REQUIRED WORK: Count the lines in the rows below that contain the string "appoggiatura", matching case exactly. Reply with that number alone.

RECORDED INFORMATION:
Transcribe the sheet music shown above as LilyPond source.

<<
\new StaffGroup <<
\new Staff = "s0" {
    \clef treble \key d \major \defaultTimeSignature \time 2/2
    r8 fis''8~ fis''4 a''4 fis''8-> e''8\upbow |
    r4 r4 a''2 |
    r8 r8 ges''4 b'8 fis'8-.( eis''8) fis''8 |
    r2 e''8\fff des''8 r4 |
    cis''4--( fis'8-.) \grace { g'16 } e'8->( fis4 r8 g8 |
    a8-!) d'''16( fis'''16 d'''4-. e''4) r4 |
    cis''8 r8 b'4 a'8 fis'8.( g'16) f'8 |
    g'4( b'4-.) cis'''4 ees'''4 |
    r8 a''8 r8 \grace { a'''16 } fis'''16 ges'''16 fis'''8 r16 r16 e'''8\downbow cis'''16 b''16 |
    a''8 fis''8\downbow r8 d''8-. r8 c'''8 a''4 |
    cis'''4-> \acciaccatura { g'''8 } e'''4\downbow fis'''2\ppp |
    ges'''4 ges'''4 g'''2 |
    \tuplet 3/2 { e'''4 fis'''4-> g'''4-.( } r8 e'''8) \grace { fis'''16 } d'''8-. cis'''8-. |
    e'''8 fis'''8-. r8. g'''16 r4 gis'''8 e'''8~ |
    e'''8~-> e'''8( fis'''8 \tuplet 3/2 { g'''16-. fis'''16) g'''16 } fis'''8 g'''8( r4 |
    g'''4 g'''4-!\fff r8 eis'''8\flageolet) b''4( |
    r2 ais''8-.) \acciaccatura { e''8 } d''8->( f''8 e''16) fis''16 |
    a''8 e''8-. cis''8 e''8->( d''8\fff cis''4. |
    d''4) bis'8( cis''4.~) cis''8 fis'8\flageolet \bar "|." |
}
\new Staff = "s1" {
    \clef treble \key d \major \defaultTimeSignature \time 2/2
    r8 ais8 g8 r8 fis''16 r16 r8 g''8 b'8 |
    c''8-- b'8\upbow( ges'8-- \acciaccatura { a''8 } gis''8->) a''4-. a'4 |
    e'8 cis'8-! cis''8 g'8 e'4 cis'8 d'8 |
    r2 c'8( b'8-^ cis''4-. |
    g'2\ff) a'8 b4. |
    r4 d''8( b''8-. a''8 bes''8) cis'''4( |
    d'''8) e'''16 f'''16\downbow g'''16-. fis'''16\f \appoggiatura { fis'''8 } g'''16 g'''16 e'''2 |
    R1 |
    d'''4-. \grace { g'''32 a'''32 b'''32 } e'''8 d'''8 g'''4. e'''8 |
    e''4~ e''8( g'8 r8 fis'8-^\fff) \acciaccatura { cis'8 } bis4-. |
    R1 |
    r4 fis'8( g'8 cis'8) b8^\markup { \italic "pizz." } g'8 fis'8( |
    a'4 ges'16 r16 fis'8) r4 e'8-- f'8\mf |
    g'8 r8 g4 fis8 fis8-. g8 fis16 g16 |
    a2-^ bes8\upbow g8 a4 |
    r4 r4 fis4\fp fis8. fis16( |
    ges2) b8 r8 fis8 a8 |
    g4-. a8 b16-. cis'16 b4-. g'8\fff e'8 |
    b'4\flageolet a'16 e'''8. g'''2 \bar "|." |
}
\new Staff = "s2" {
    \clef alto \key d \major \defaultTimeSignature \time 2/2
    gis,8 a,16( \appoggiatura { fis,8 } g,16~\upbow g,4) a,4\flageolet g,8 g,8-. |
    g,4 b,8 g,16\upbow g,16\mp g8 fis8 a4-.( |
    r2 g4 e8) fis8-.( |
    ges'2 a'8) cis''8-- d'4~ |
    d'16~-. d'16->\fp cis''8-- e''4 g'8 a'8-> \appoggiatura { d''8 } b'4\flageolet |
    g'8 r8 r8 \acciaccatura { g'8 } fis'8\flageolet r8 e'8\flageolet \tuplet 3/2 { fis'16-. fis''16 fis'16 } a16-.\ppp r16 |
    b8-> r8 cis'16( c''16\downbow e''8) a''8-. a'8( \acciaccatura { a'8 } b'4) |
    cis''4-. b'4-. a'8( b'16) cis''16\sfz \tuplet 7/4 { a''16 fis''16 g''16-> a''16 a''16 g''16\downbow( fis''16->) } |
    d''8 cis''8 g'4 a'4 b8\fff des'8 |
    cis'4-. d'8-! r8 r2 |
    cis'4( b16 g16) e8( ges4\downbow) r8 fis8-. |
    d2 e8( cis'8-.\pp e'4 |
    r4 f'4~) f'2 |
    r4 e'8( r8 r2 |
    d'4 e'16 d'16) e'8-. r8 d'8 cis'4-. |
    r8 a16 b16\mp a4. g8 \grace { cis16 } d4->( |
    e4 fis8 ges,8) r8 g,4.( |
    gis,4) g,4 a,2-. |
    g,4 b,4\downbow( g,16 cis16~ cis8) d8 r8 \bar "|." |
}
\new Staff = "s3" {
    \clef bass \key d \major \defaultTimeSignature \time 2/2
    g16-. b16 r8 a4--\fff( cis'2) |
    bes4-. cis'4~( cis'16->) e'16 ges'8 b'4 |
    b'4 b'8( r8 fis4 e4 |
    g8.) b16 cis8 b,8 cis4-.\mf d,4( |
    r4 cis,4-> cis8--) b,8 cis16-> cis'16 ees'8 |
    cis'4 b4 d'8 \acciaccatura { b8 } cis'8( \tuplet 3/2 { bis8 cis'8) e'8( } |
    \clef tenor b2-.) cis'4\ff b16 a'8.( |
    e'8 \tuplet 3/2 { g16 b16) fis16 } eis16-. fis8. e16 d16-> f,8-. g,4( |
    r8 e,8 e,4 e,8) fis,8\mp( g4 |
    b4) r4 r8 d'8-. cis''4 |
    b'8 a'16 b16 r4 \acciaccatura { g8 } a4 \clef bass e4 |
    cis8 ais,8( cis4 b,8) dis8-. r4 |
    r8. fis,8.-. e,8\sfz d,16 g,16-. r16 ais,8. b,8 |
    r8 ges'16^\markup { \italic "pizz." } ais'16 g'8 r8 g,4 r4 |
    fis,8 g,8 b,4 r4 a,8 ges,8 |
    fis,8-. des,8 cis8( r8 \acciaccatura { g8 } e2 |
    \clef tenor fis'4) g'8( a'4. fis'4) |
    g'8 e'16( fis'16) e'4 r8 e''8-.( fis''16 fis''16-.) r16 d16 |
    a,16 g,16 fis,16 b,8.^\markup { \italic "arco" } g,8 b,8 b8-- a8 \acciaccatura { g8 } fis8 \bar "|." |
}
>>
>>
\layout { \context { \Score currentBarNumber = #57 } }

SOLUTION TO THIS TASK: 3